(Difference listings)
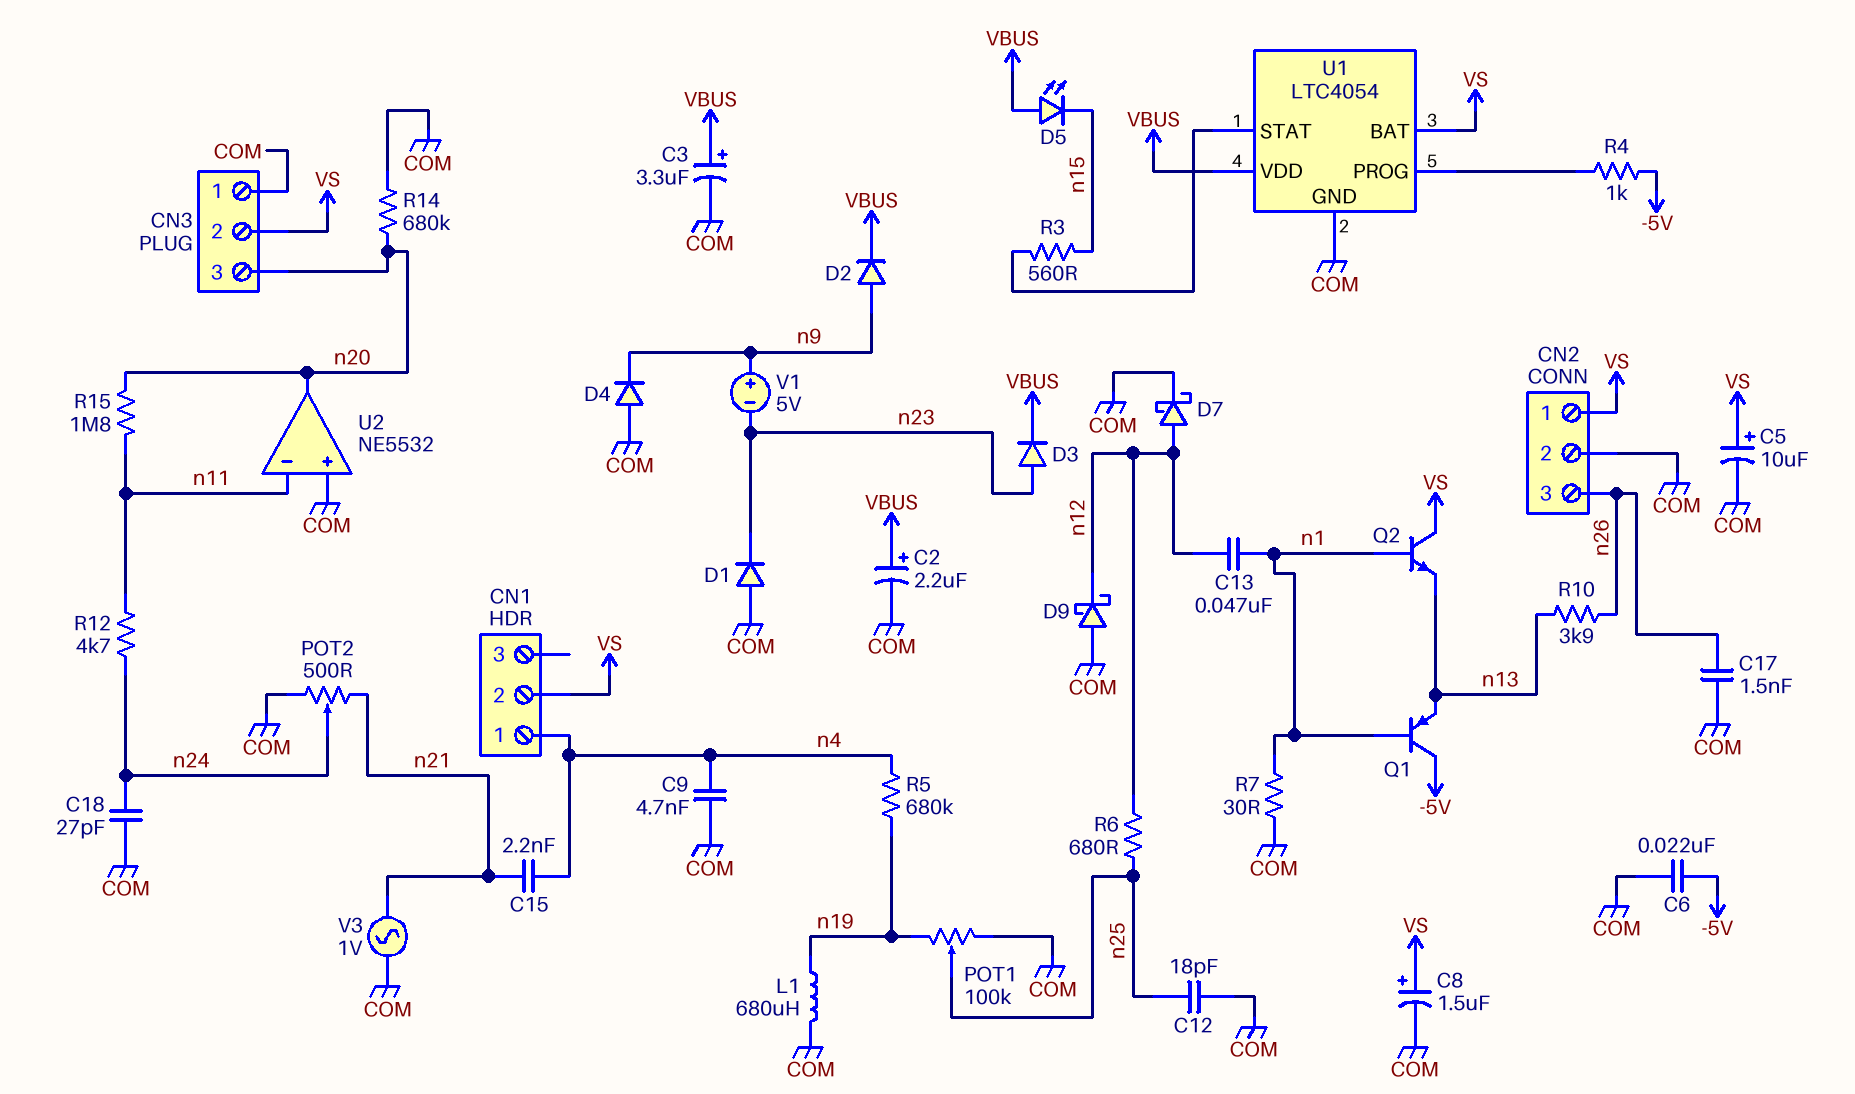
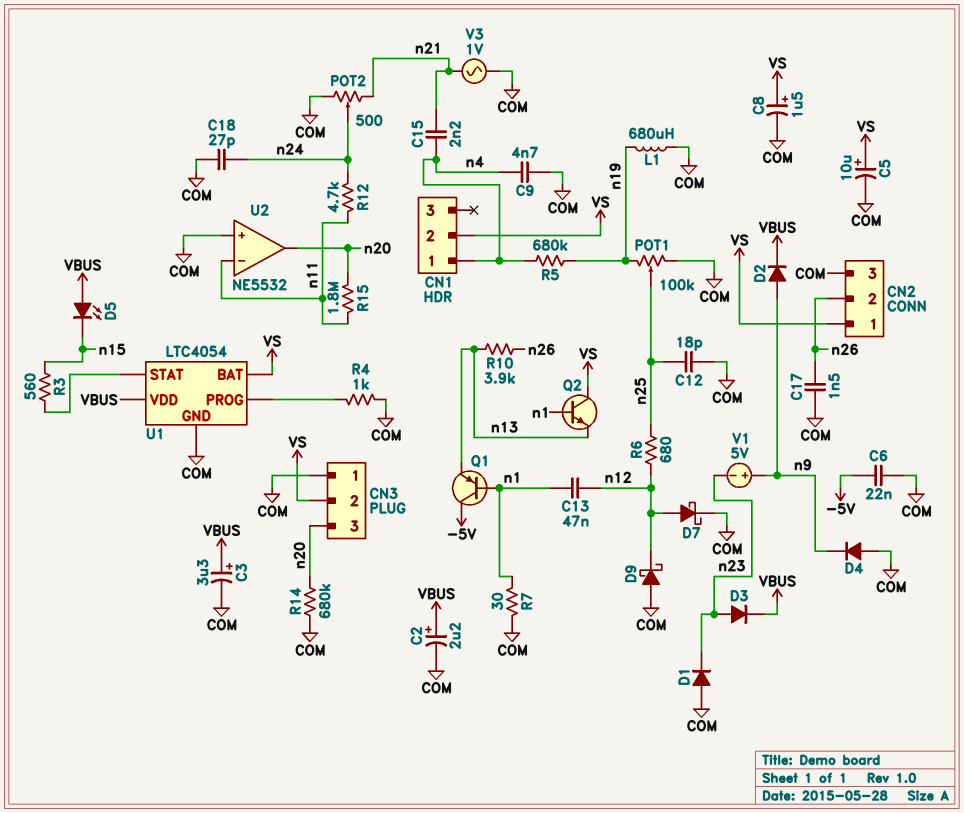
CN2 pin 2: COM -> n26
CN2 pin 3: n26 -> COM
R4: 1k (-5V, U1/PROG) -> 1k (COM, U1/PROG)

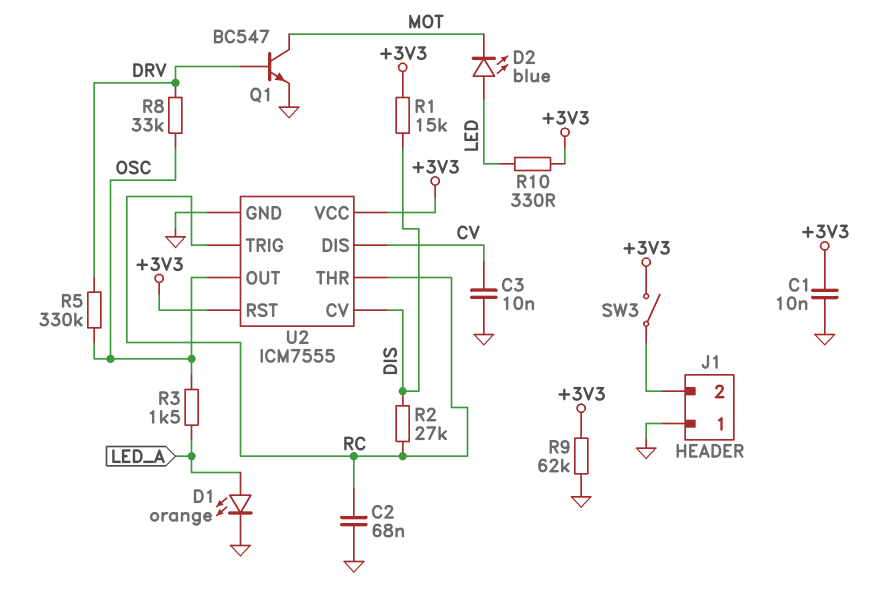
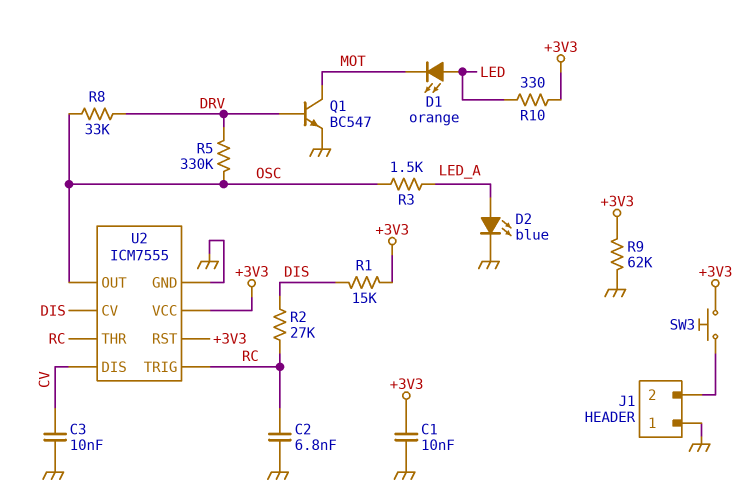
C2: 68nF (GND, RC) -> 6.8nF (GND, RC)
D1: LED orange (A LED_A, K GND) -> LED orange (A LED, K MOT)
D2: LED blue (A LED, K MOT) -> LED blue (A LED_A, K GND)
SW3: switch (+3V3, J1/2) -> button (+3V3, J1/2)

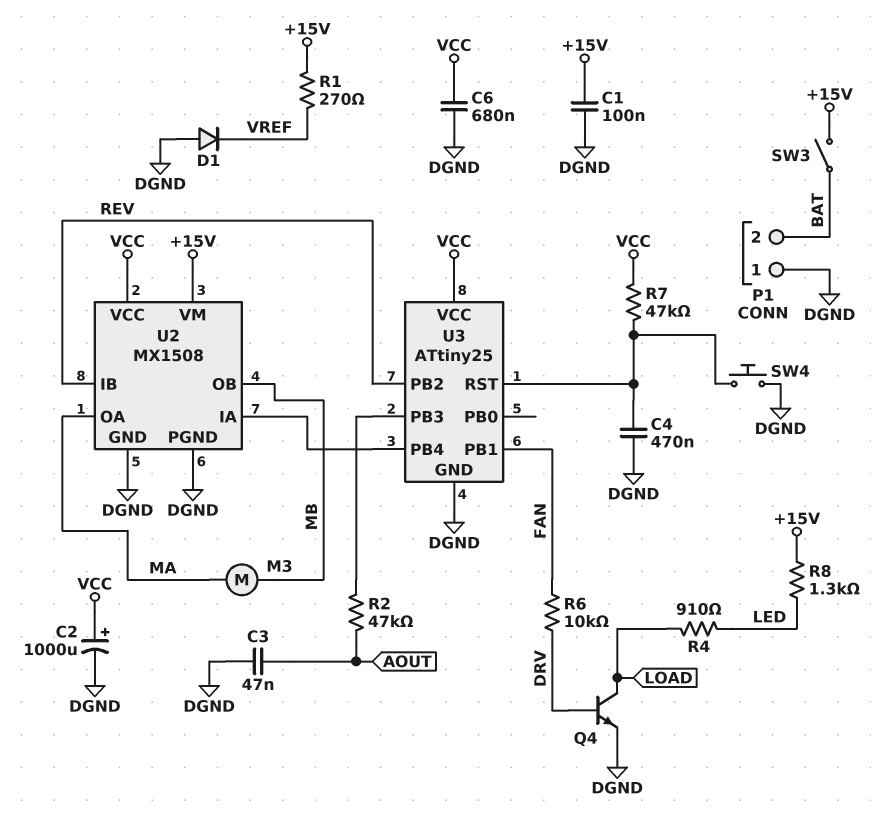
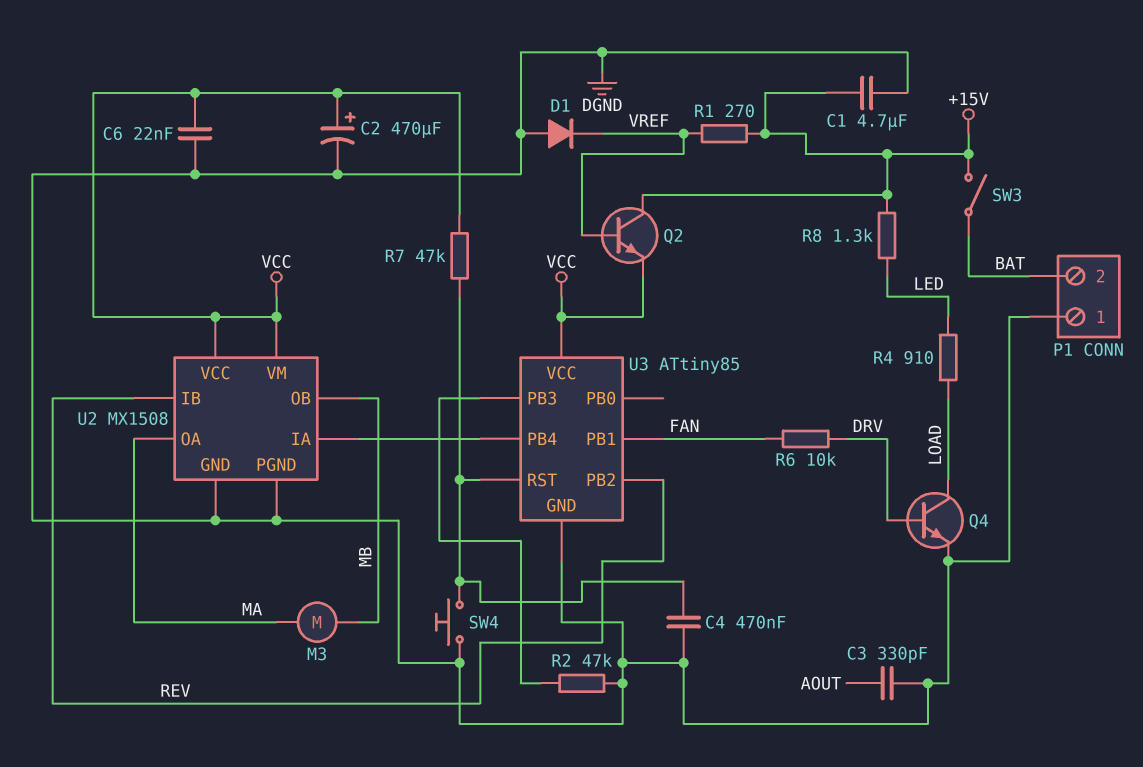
C1: 100nF (+15V, DGND) -> 4.7uF (+15V, DGND)
C2: 1000uF (plus VCC, minus DGND) -> 470uF (plus VCC, minus DGND)
C3: 47nF (AOUT, DGND) -> 330pF (AOUT, DGND)
C6: 680nF (DGND, VCC) -> 22nF (DGND, VCC)
Q2: none -> NPN (B VREF, C +15V, E VCC)
R2: 47k (AOUT, U3/PB3) -> 47k (DGND, U3/PB3)
U2 pin VM: +15V -> VCC
U3: ATtiny25 -> ATtiny85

Work instructions: Show all lines above that contain "AOUT".

Solution:
C3: 47nF (AOUT, DGND) -> 330pF (AOUT, DGND)
R2: 47k (AOUT, U3/PB3) -> 47k (DGND, U3/PB3)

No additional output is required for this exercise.